# [YOUR GOAL]
In the data below, which lines hold the word "shape"? Copy them.

# [ENTRIES SUPPLIED]
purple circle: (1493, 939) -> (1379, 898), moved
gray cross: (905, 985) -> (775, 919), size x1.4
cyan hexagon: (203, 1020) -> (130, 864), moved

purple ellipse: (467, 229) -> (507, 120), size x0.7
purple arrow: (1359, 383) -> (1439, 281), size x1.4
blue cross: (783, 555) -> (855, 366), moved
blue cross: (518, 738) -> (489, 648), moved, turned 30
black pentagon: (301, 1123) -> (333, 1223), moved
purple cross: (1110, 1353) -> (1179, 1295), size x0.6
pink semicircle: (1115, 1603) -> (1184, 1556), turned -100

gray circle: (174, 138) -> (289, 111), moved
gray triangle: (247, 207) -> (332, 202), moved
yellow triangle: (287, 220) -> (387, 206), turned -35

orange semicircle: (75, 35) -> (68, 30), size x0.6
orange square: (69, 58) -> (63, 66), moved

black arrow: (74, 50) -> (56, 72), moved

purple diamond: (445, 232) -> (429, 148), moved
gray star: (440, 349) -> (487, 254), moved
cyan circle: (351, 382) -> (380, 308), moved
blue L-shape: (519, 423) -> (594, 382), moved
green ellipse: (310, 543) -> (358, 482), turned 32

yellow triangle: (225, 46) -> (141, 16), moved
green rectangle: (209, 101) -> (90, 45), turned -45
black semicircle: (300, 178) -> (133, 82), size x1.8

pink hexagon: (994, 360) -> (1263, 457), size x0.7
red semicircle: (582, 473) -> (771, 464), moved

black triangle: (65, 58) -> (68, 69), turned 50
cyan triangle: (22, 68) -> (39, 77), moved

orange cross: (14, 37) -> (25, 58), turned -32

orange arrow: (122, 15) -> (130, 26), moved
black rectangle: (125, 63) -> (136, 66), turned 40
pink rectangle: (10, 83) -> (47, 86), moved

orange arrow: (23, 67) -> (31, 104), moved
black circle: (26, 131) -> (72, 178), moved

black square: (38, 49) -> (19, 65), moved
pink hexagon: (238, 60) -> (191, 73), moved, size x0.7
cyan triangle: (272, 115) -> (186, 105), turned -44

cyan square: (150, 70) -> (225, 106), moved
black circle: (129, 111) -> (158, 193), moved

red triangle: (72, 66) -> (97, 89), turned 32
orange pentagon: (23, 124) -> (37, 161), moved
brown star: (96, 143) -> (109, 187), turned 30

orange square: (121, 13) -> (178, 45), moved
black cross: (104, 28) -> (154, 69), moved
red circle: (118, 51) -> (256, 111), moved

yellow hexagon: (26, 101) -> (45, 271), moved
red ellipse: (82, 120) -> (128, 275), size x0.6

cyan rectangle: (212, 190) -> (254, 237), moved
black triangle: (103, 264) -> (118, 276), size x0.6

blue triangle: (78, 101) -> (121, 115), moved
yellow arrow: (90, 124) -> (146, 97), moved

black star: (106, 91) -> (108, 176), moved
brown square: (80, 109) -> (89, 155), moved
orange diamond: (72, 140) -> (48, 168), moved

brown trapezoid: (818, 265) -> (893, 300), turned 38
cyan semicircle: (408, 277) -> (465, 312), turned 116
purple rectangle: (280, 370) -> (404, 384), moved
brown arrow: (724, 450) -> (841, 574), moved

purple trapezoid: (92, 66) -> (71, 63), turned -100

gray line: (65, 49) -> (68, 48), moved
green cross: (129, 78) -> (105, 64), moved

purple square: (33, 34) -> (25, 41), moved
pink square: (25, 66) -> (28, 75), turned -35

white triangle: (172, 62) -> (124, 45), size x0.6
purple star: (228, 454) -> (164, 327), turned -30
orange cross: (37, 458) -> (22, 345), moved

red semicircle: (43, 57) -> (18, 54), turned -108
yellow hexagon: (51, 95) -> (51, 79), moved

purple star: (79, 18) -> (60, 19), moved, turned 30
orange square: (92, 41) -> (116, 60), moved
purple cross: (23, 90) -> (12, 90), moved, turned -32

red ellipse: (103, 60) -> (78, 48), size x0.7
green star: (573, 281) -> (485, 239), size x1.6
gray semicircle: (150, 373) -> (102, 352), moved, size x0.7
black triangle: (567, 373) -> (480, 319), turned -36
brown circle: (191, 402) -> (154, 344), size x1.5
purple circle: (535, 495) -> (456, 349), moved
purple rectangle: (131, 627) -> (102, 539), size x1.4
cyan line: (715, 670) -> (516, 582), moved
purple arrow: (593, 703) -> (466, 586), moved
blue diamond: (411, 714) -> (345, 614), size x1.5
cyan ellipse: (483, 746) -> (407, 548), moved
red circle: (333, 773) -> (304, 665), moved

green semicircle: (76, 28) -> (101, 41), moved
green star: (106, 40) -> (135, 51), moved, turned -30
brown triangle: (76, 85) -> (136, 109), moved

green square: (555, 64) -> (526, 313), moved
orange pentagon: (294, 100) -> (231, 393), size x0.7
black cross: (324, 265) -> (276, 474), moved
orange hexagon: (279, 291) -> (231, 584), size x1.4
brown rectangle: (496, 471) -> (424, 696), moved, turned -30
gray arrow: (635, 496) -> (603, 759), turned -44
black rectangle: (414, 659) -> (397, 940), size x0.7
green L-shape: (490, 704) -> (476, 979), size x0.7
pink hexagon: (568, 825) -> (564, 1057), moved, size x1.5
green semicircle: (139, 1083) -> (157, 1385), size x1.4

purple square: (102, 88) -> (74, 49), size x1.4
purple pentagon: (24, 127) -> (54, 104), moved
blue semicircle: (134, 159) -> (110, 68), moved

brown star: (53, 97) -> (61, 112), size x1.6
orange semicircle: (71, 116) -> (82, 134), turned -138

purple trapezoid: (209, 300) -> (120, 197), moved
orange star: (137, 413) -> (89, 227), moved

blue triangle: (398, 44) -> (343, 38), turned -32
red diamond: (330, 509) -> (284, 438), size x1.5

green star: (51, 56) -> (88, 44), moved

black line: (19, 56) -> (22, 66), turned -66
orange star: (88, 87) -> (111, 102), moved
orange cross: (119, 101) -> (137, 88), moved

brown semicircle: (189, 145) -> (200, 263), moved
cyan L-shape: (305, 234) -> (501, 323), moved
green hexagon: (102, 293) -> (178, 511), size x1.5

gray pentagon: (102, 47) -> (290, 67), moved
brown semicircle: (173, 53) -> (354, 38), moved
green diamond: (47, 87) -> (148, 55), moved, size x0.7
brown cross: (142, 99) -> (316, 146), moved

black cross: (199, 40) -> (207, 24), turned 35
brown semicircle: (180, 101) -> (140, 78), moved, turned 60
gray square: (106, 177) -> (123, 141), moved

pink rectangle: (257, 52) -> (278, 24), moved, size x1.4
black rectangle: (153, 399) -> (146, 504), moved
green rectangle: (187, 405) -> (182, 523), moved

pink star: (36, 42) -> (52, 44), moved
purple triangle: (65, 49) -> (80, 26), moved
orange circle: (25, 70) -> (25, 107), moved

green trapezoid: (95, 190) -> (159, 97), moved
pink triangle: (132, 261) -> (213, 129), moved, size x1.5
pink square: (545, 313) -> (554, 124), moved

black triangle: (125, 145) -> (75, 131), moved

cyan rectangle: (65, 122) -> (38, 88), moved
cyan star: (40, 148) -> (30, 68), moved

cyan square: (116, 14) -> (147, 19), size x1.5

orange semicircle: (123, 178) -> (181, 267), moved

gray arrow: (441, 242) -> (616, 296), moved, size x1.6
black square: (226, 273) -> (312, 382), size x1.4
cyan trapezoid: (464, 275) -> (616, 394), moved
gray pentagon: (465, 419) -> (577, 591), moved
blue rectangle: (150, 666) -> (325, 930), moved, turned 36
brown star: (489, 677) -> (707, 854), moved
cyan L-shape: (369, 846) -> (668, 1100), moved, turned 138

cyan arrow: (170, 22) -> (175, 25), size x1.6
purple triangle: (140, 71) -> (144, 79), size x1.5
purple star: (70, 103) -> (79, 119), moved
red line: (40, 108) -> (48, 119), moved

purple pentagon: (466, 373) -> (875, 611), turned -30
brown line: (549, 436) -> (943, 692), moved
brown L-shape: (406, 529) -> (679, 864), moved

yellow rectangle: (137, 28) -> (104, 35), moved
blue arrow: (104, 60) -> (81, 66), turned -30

# [RESPONSE BOX]
blue L-shape: (519, 423) -> (594, 382), moved
green L-shape: (490, 704) -> (476, 979), size x0.7
cyan L-shape: (305, 234) -> (501, 323), moved
cyan L-shape: (369, 846) -> (668, 1100), moved, turned 138
brown L-shape: (406, 529) -> (679, 864), moved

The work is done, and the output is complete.